WORK INSTRUCTIONS:
Exactly the lines starting at the line containing "purple candle: [72,144,126,239]" and ending at the line containing "purple cube: [91,232,141,284]" are to be written out from the listing below, both included.

RECORDS FOR THIS TASK:

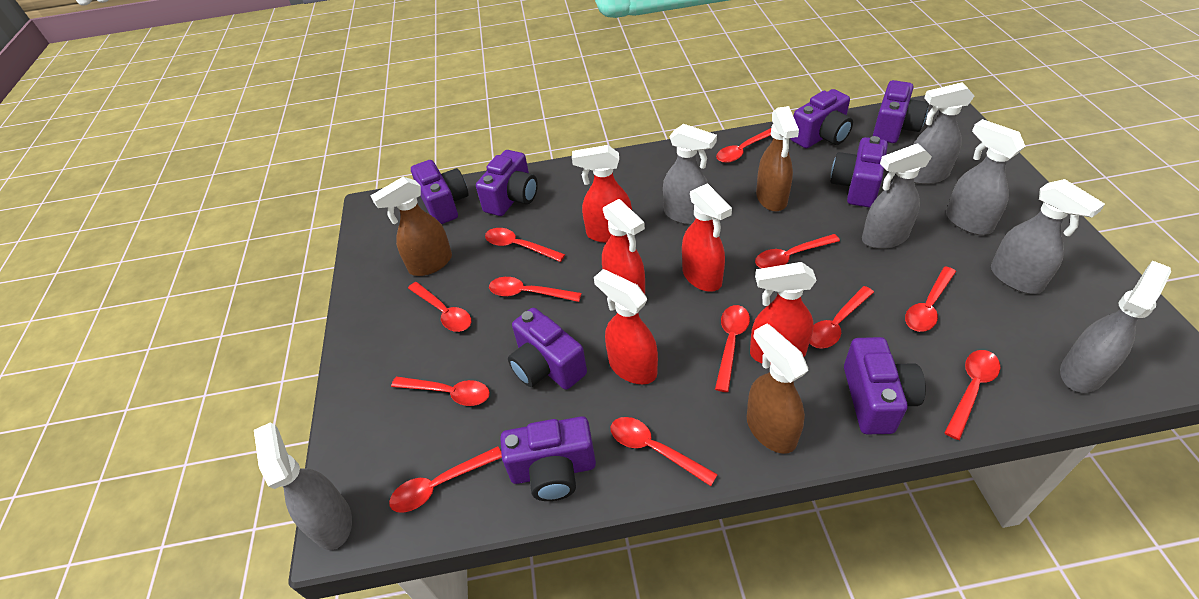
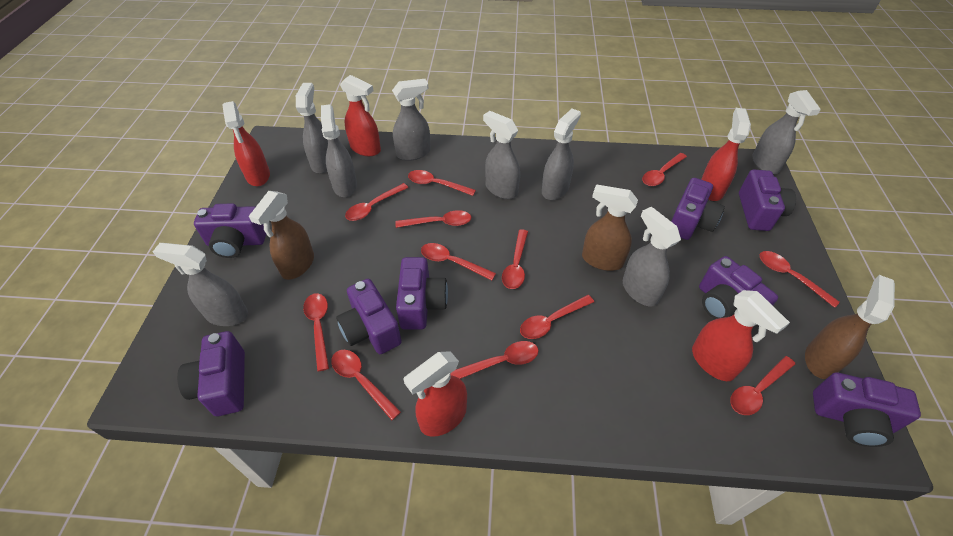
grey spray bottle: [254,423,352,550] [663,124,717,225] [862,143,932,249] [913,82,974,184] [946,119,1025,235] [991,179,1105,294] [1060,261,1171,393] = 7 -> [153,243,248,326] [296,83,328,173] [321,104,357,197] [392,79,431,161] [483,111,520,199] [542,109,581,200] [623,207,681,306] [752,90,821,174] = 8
---
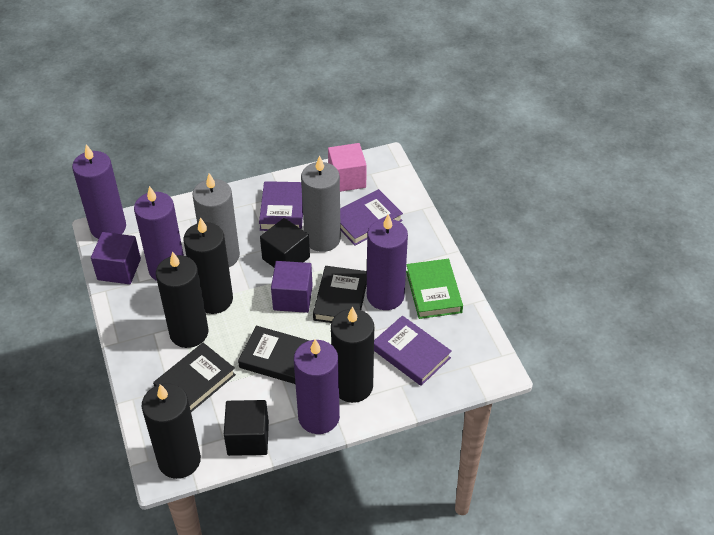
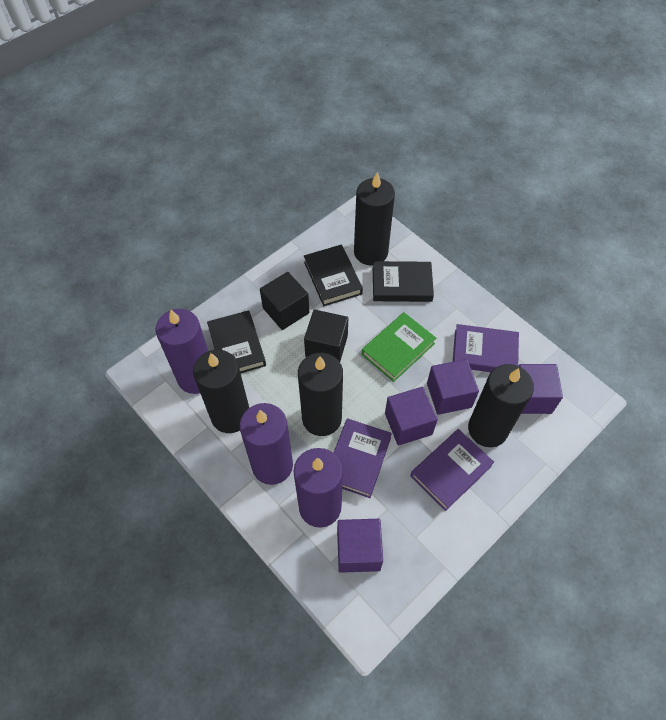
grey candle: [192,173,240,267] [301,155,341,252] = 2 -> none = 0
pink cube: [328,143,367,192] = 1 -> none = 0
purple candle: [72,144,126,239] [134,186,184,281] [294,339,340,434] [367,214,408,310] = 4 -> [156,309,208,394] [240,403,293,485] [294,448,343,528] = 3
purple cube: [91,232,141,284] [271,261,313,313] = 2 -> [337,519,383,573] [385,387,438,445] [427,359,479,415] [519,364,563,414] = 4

SOLUTION BELOW:
purple candle: [72,144,126,239] [134,186,184,281] [294,339,340,434] [367,214,408,310] = 4 -> [156,309,208,394] [240,403,293,485] [294,448,343,528] = 3
purple cube: [91,232,141,284] [271,261,313,313] = 2 -> [337,519,383,573] [385,387,438,445] [427,359,479,415] [519,364,563,414] = 4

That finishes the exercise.